Problem requirements: Extract the part of the records that opens with the line containing "black square: moved 26 px left" and runs to the end of the records, copying each line verbatim but leaving out the pictures.

Material for this exercise:
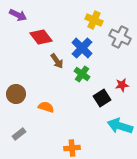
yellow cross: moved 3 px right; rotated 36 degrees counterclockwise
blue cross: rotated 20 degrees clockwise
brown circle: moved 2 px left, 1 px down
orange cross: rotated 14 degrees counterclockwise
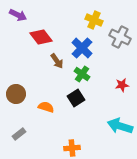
black square: moved 26 px left
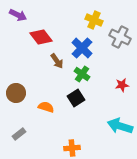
brown circle: moved 1 px up
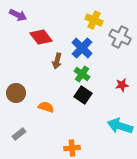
brown arrow: rotated 49 degrees clockwise
black square: moved 7 px right, 3 px up; rotated 24 degrees counterclockwise
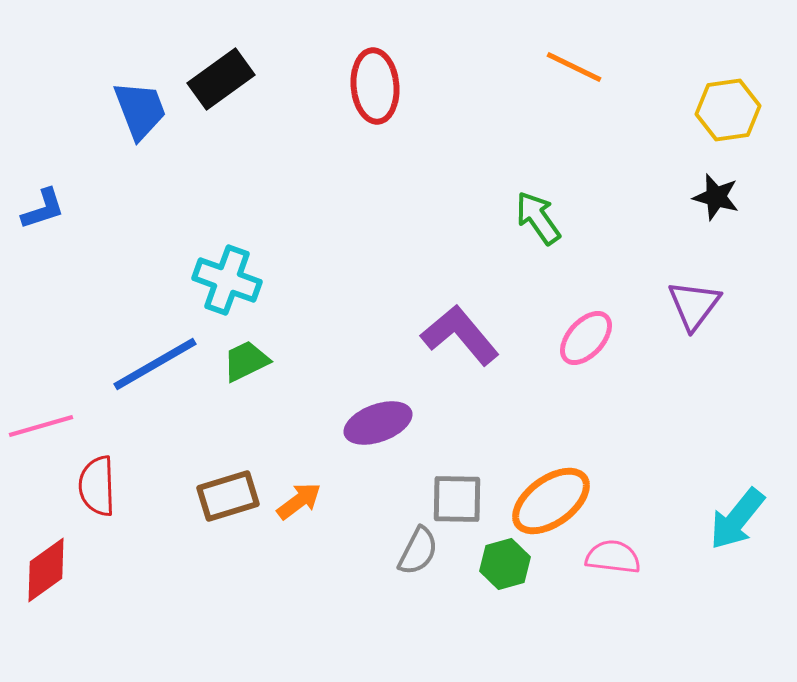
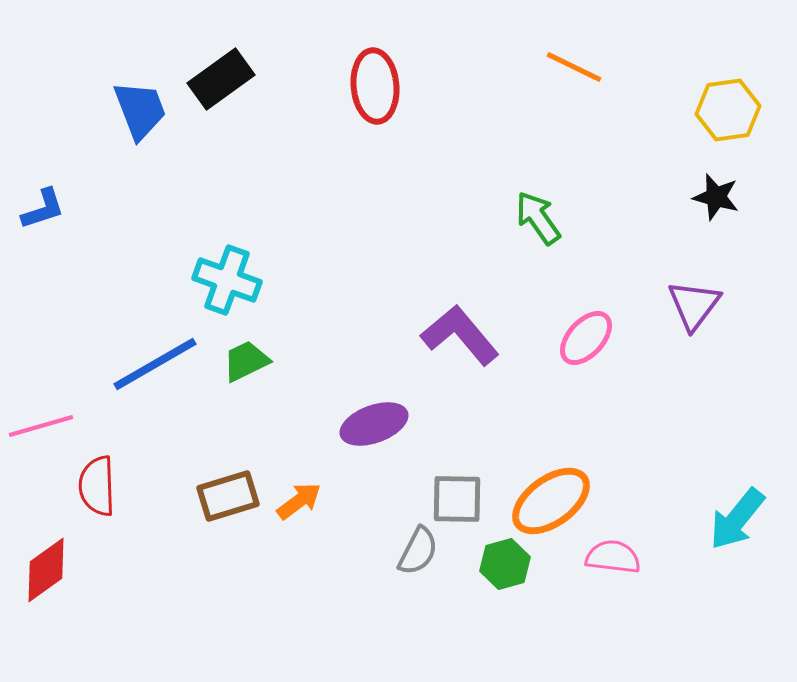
purple ellipse: moved 4 px left, 1 px down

Problem solution:
black square: moved 26 px left
brown circle: moved 1 px up
brown arrow: rotated 49 degrees clockwise
black square: moved 7 px right, 3 px up; rotated 24 degrees counterclockwise
purple ellipse: moved 4 px left, 1 px down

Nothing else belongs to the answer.